++++ Given information

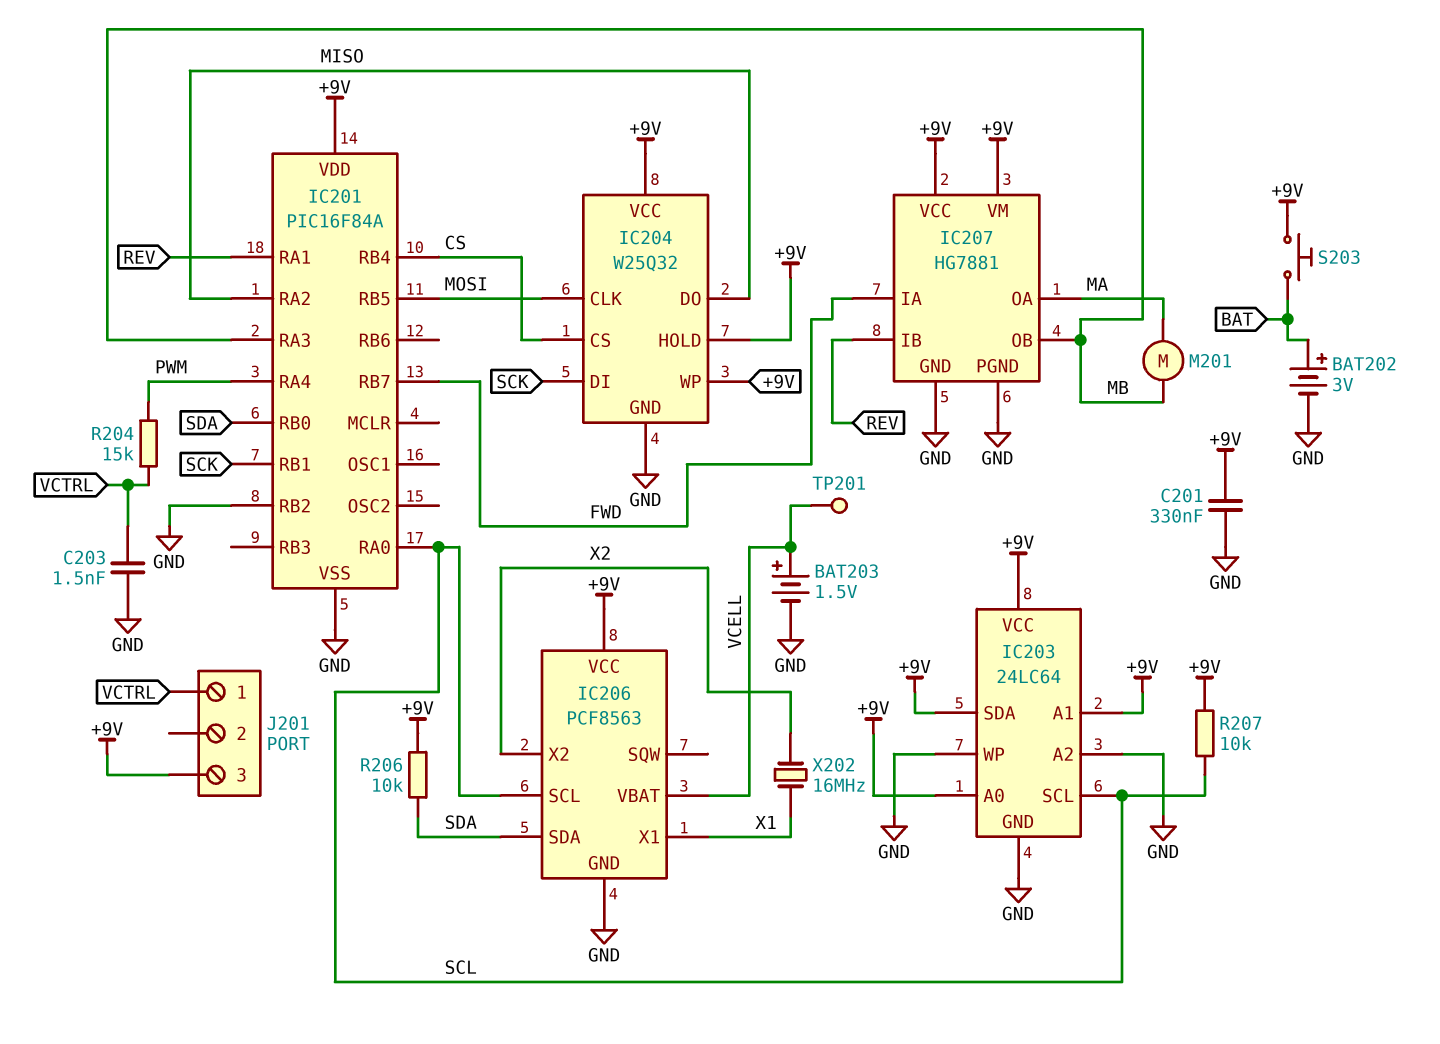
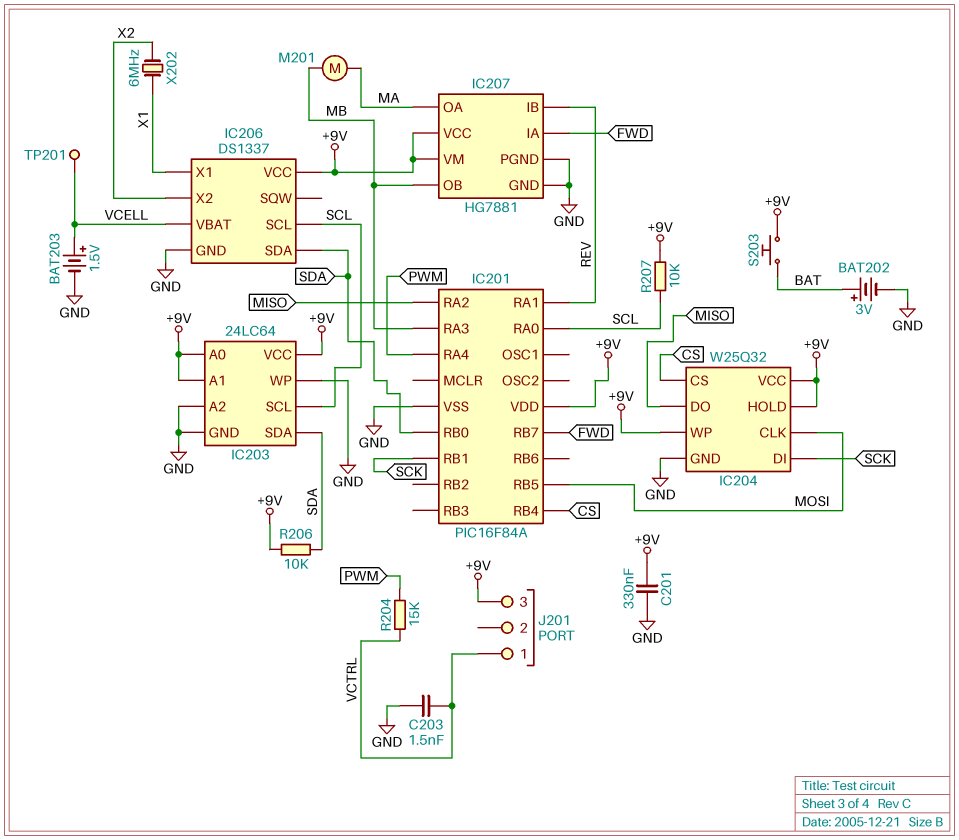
IC201 pin RB2: GND -> none
IC203 pin SDA: +9V -> SDA
IC206: PCF8563 -> DS1337
X202: 16MHz (X1, X2) -> 6MHz (X1, X2)

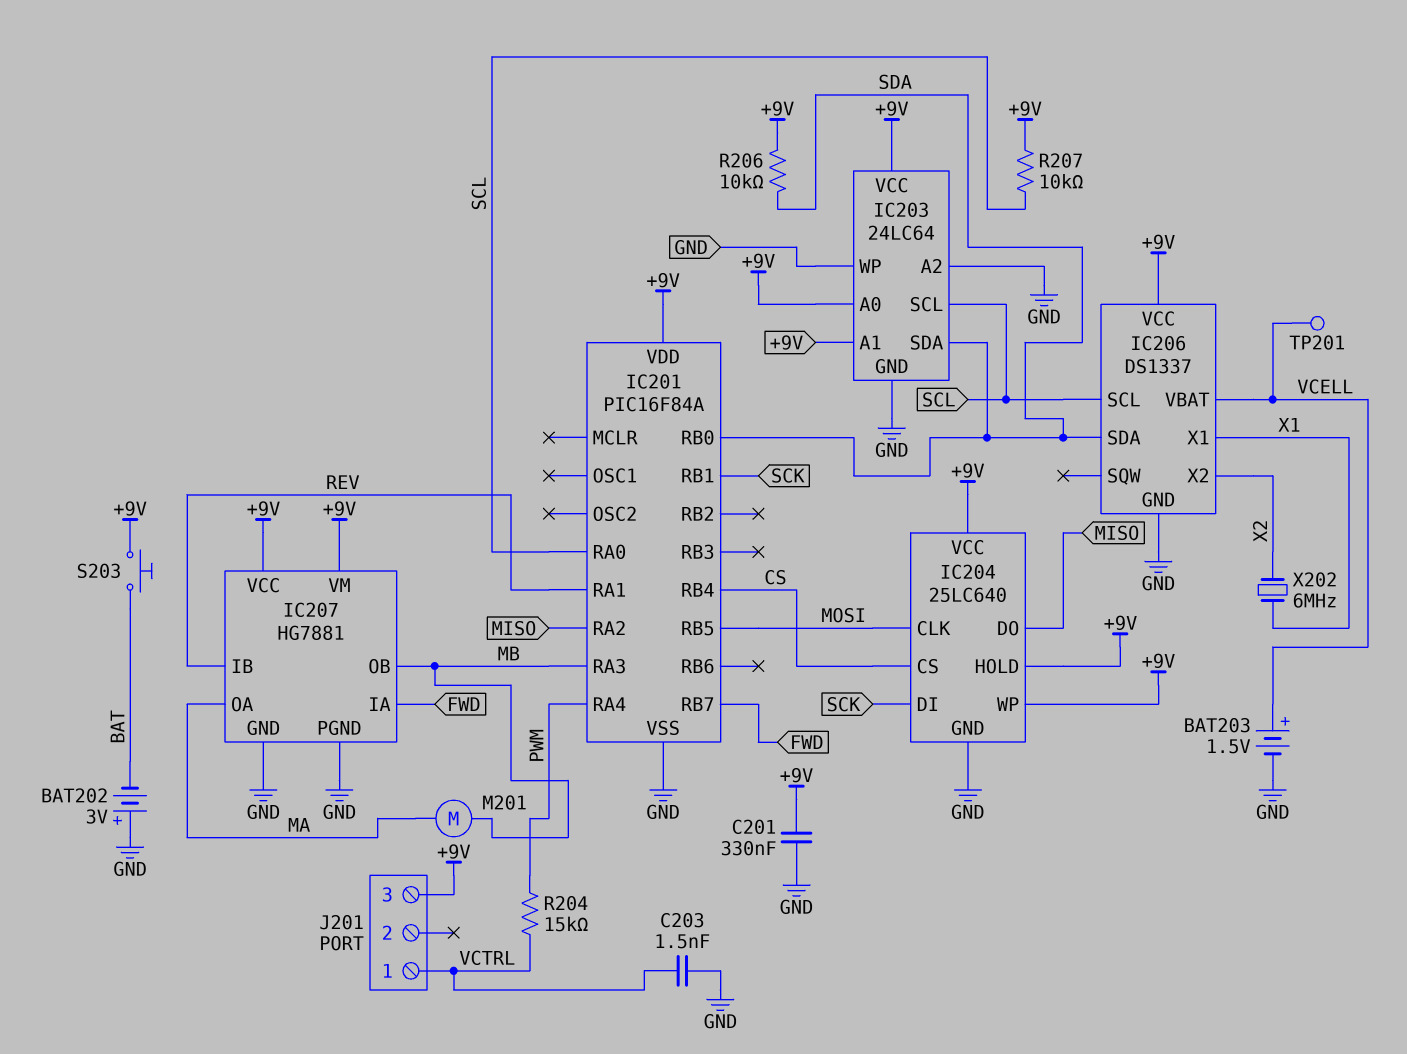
BAT202: 3V (plus BAT, minus GND) -> 3V (plus GND, minus BAT)
IC204: W25Q32 -> 25LC640

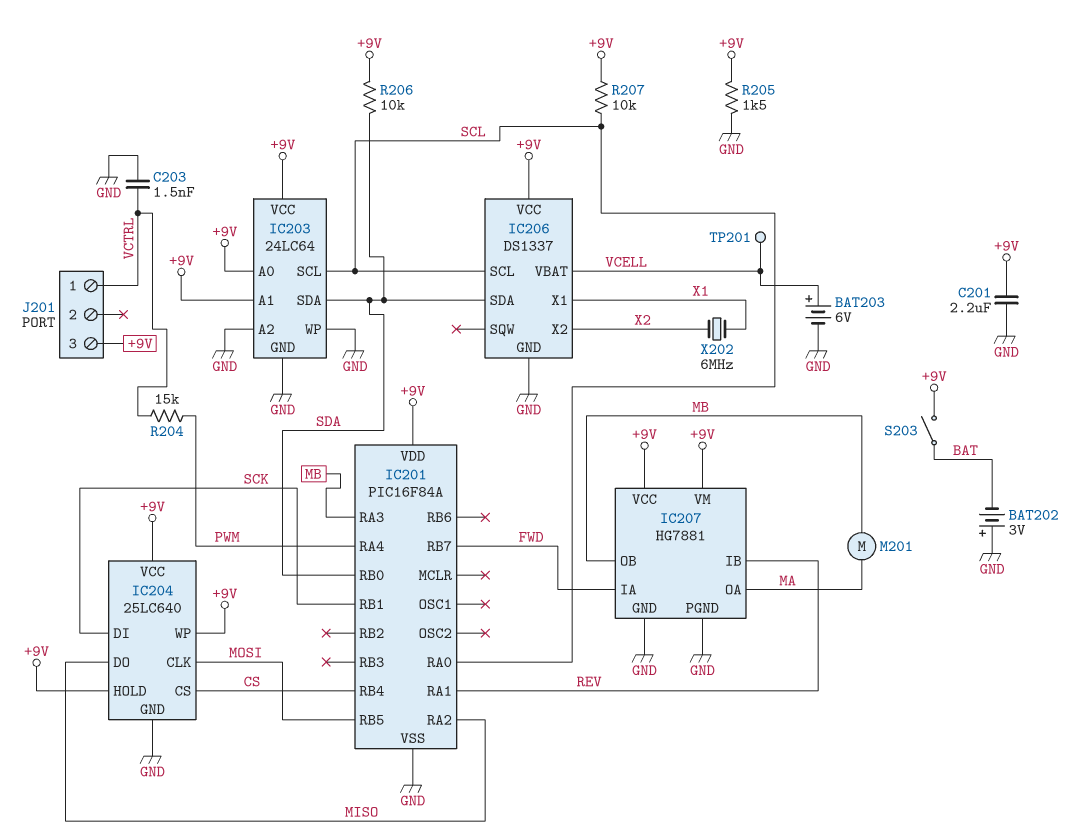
BAT203: 1.5V (plus VCELL, minus GND) -> 6V (plus VCELL, minus GND)
C201: 330nF (+9V, GND) -> 2.2uF (+9V, GND)
R205: none -> 1.5k (+9V, GND)
S203: button (+9V, BAT) -> switch (+9V, BAT)

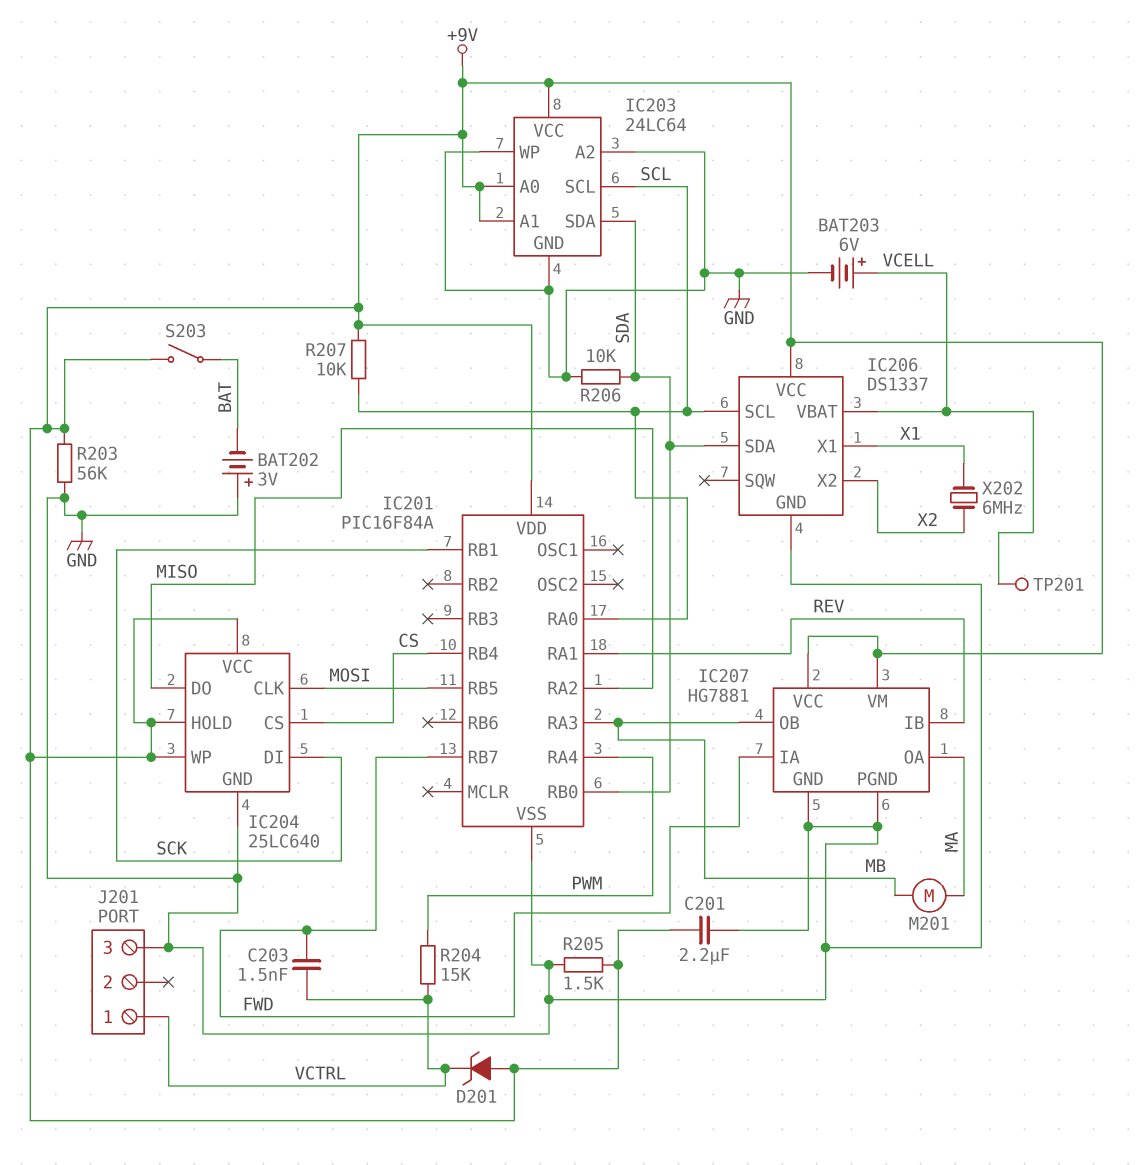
C203: 1.5nF (GND, VCTRL) -> 1.5nF (FWD, VCTRL)
D201: none -> zener (A +9V, K VCTRL)
J201 pin 3: +9V -> GND
R203: none -> 56k (+9V, GND)
R206: 10k (+9V, SDA) -> 10k (GND, SDA)

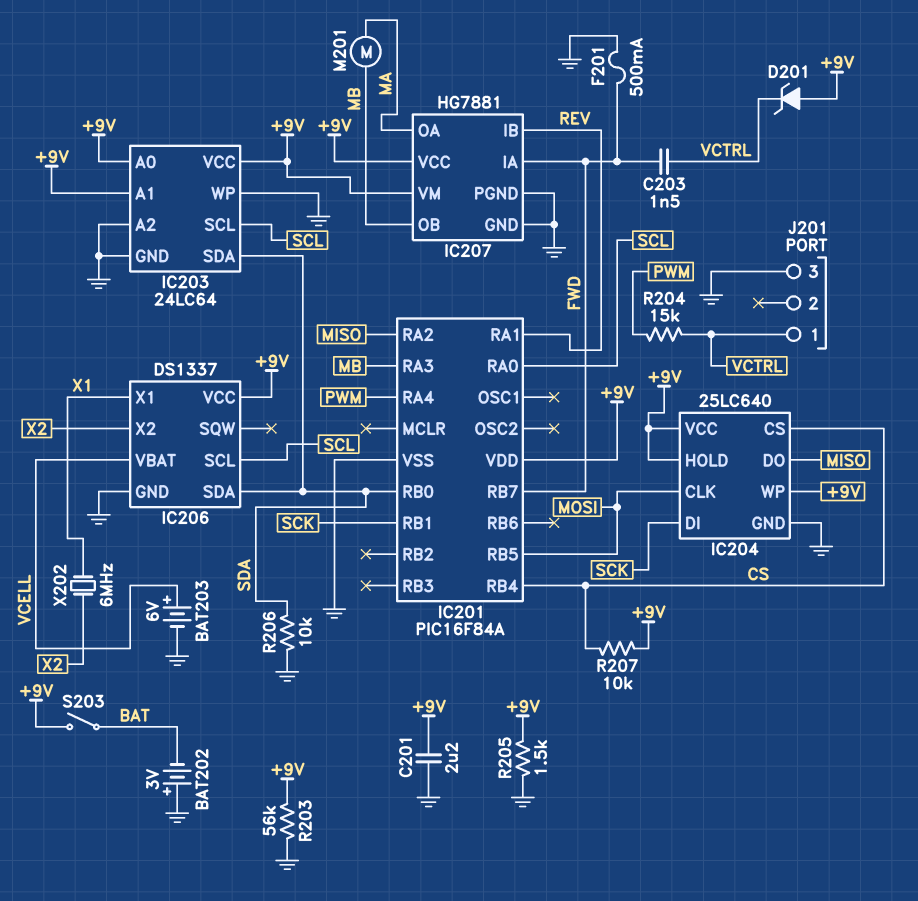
F201: none -> 500mA (FWD, GND)
R207: 10k (+9V, SCL) -> 10k (+9V, CS)
TP201: test point (VCELL) -> none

++++++++

The problem:
Your task is to reproduce exactly the lines from the one with "R205: none -> 1.5k (+9V, GND)" to the end of the material, both included, with the pictures left out.

Solution below:
R205: none -> 1.5k (+9V, GND)
S203: button (+9V, BAT) -> switch (+9V, BAT)

C203: 1.5nF (GND, VCTRL) -> 1.5nF (FWD, VCTRL)
D201: none -> zener (A +9V, K VCTRL)
J201 pin 3: +9V -> GND
R203: none -> 56k (+9V, GND)
R206: 10k (+9V, SDA) -> 10k (GND, SDA)

F201: none -> 500mA (FWD, GND)
R207: 10k (+9V, SCL) -> 10k (+9V, CS)
TP201: test point (VCELL) -> none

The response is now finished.